Exercise directions:
Ignoring the pictures, copy the data exactly.
[[ Data in this exercise open ]]
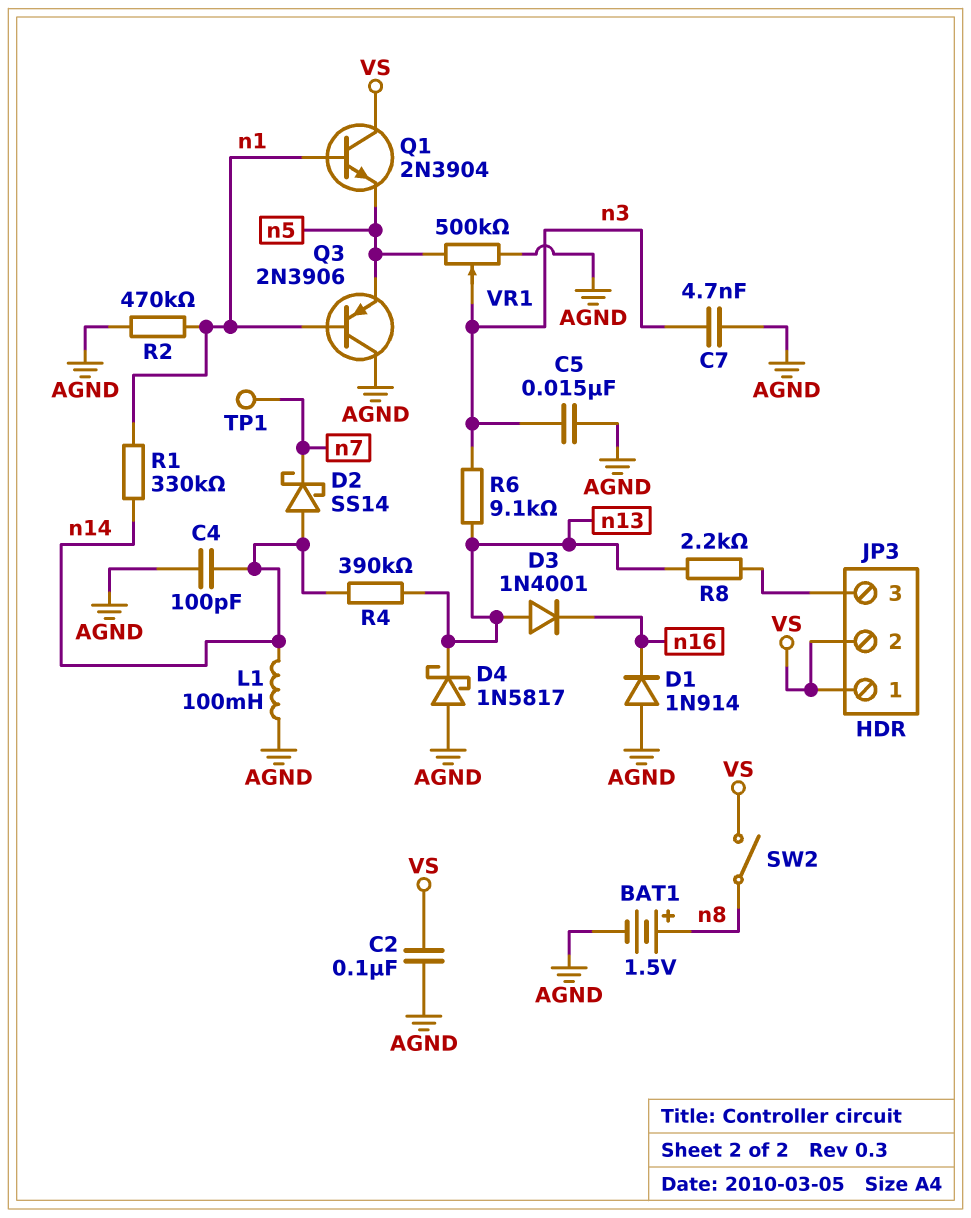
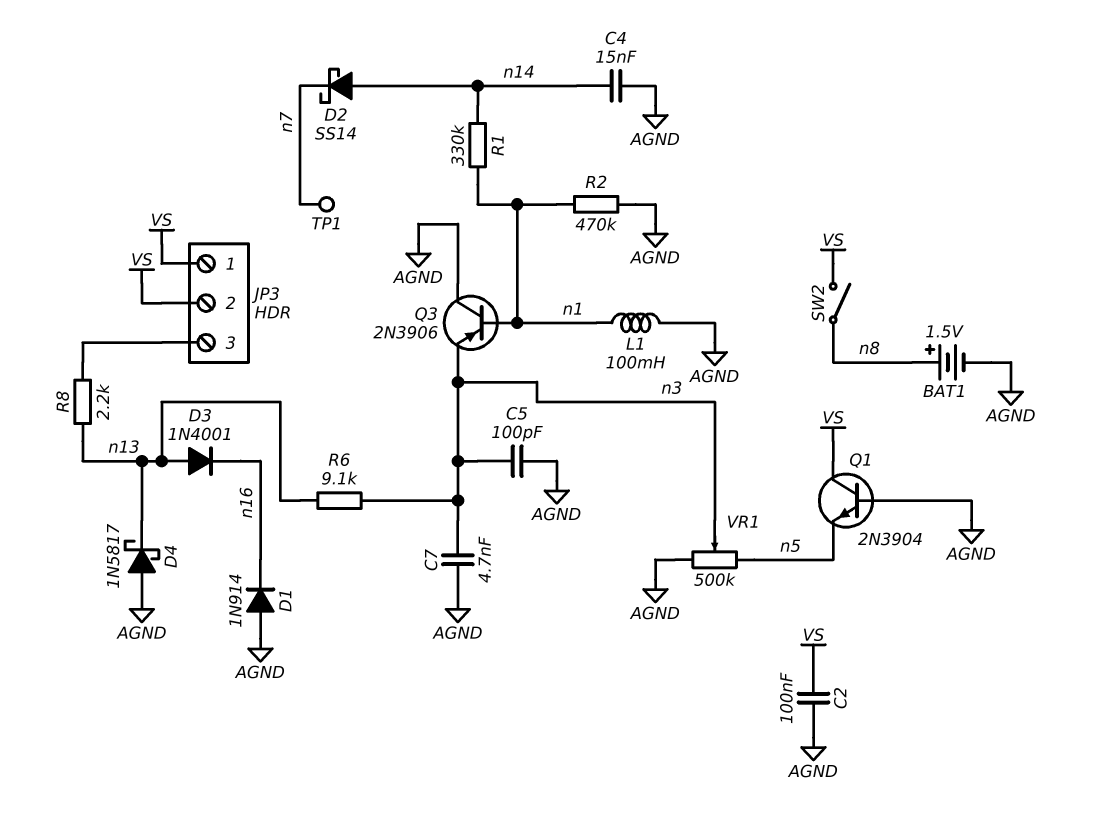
C4: 100pF (AGND, n14) -> 15nF (AGND, n14)
C5: 15nF (AGND, n3) -> 100pF (AGND, n3)
L1: 100mH (AGND, n14) -> 100mH (AGND, n1)
Q1: NPN 2N3904 (B n1, C VS, E n5) -> NPN 2N3904 (B AGND, C VS, E n5)
Q3: PNP 2N3906 (B n1, C AGND, E n5) -> PNP 2N3906 (B n1, C AGND, E n3)
R4: 390k (n13, n14) -> none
[[ Data in this exercise closed ]]
Result for this task:
C4: 100pF (AGND, n14) -> 15nF (AGND, n14)
C5: 15nF (AGND, n3) -> 100pF (AGND, n3)
L1: 100mH (AGND, n14) -> 100mH (AGND, n1)
Q1: NPN 2N3904 (B n1, C VS, E n5) -> NPN 2N3904 (B AGND, C VS, E n5)
Q3: PNP 2N3906 (B n1, C AGND, E n5) -> PNP 2N3906 (B n1, C AGND, E n3)
R4: 390k (n13, n14) -> none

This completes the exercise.